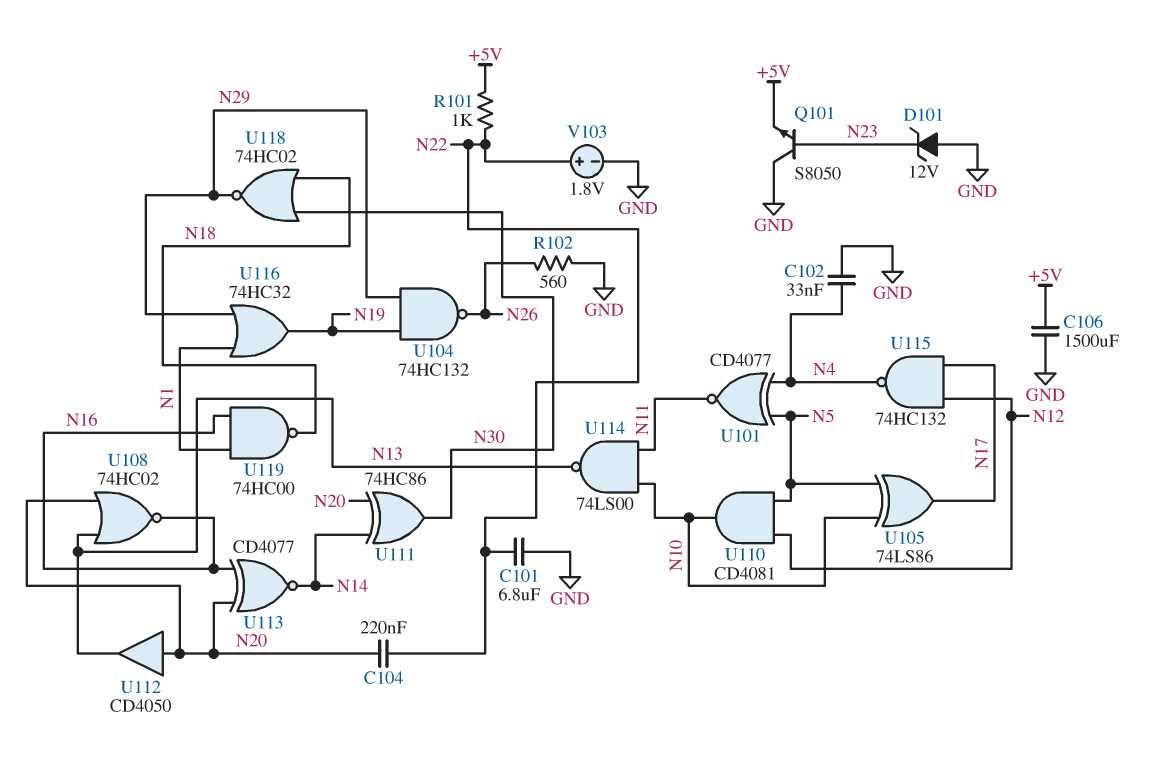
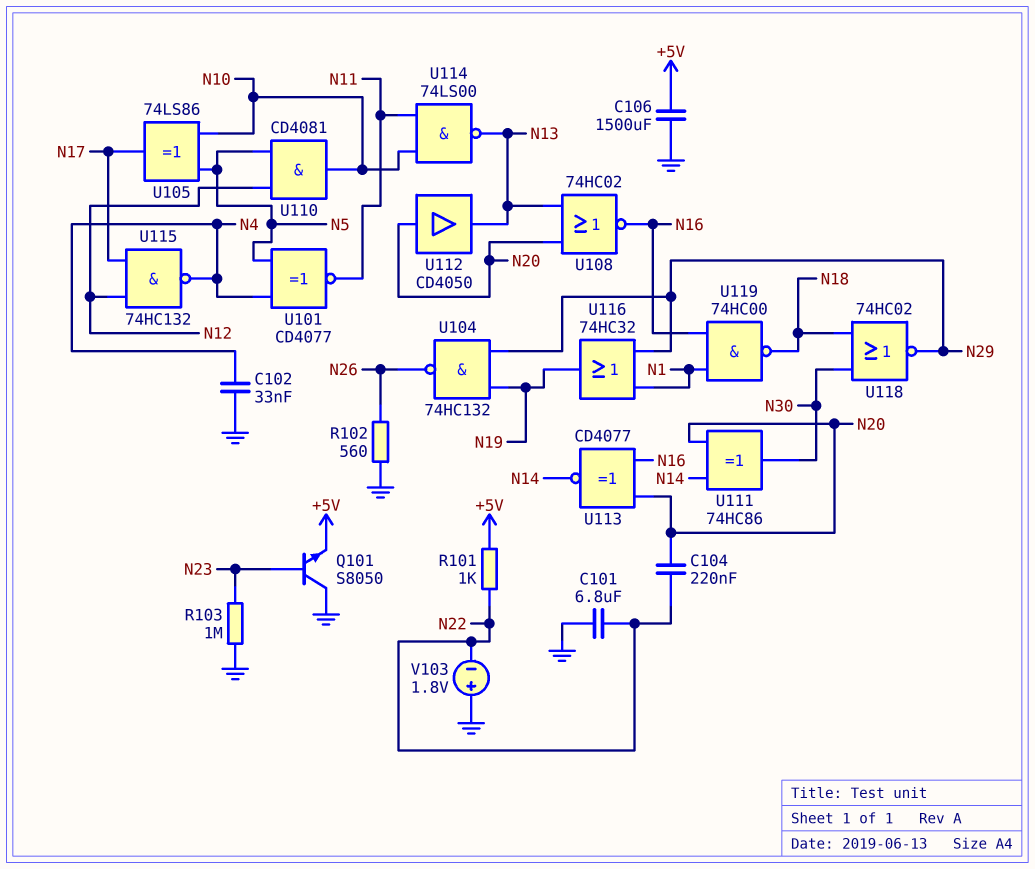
D101: zener 12V (A GND, K N23) -> none
R103: none -> 1M (GND, N23)
V103: 1.8V (plus N22, minus GND) -> 1.8V (plus GND, minus N22)

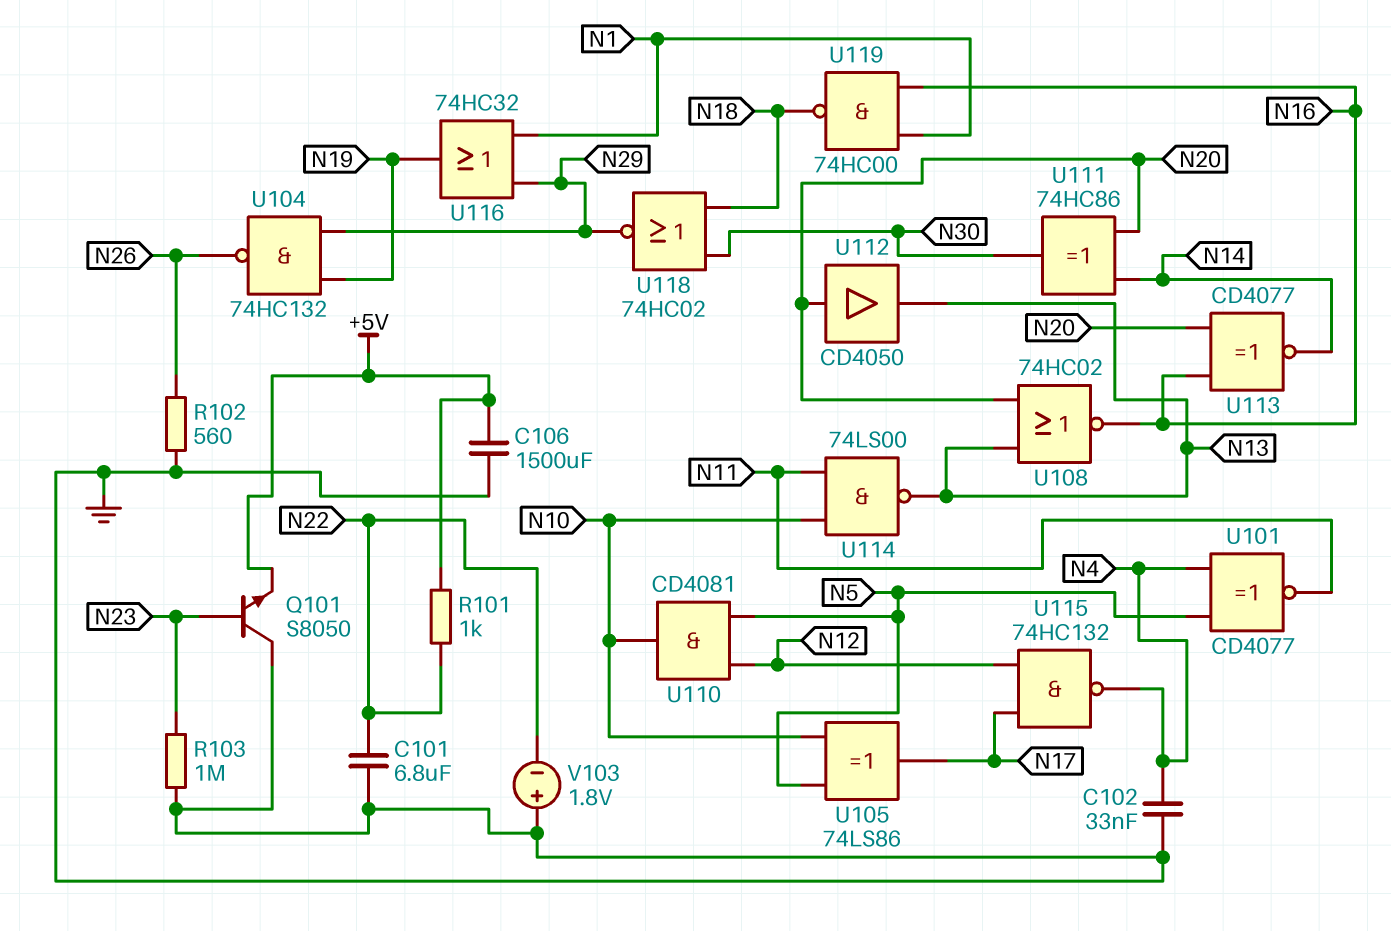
C104: 220nF (N20, N22) -> none

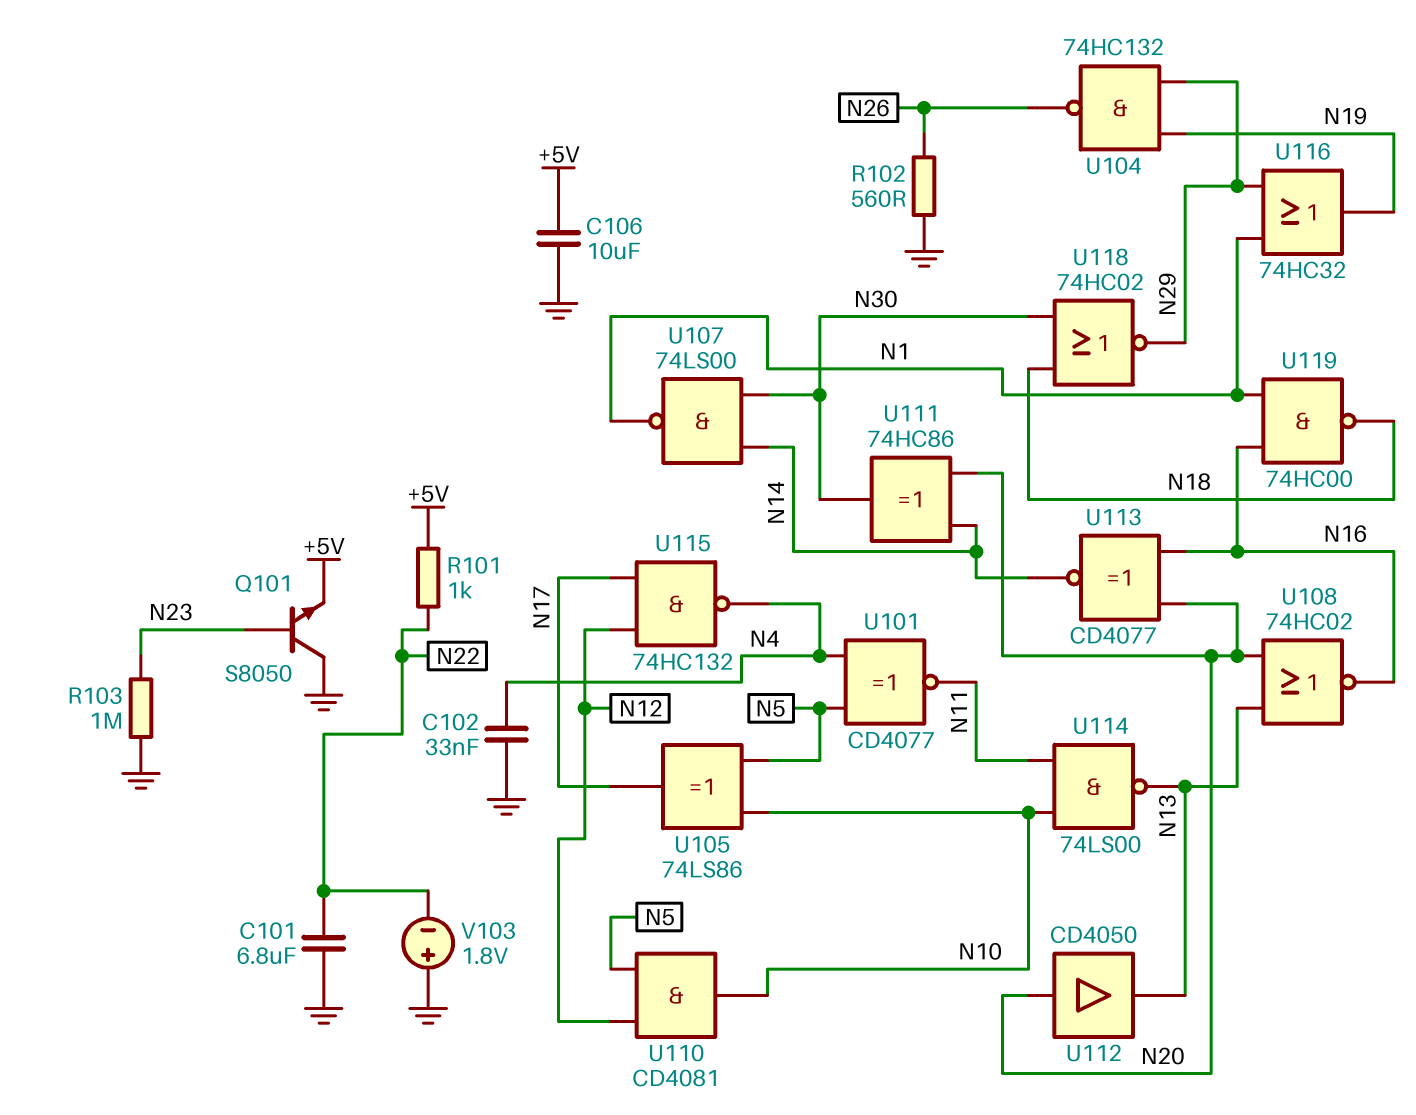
C106: 1500uF (+5V, GND) -> 10uF (+5V, GND)
U107: none -> NAND 74LS00 (in N14, in N30, out N1)

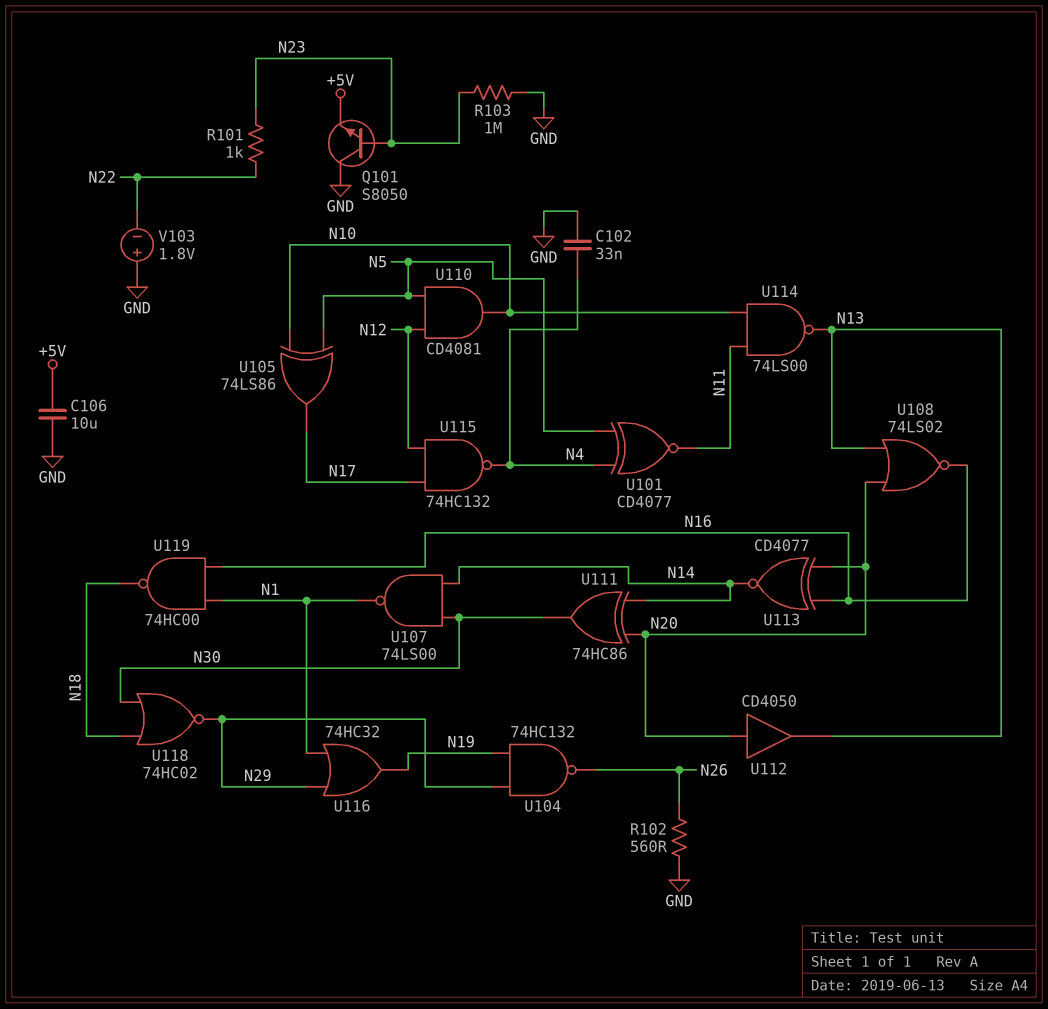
C101: 6.8uF (GND, N22) -> none
R101: 1k (+5V, N22) -> 1k (N22, N23)
U108: NOR 74HC02 (in N13, in N20, out N16) -> NOR 74LS02 (in N13, in N20, out N16)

Exercise description - All lines that hold the word "none" should be copied from the data.

Your solution -
D101: zener 12V (A GND, K N23) -> none
R103: none -> 1M (GND, N23)
C104: 220nF (N20, N22) -> none
U107: none -> NAND 74LS00 (in N14, in N30, out N1)
C101: 6.8uF (GND, N22) -> none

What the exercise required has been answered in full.